====== INFORMATION SHOWN ======

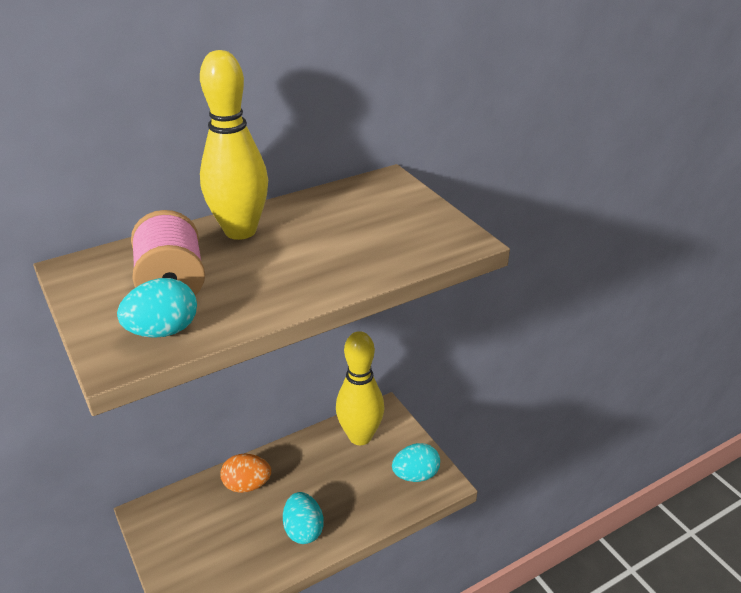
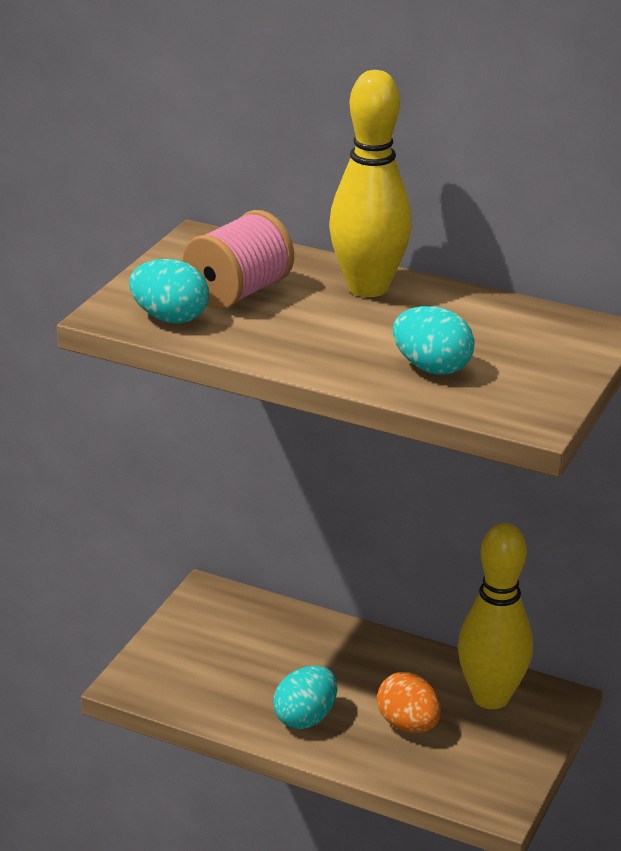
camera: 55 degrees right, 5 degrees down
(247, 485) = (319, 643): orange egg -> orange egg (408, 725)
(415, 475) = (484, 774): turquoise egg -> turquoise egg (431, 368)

======

- **WORK TO BE COMPLETED**
The listing above is to be set down word for word, without its images.

- **SOLUTION TO THE EXERCISE**
camera: 55 degrees right, 5 degrees down
(247, 485) = (319, 643): orange egg -> orange egg (408, 725)
(415, 475) = (484, 774): turquoise egg -> turquoise egg (431, 368)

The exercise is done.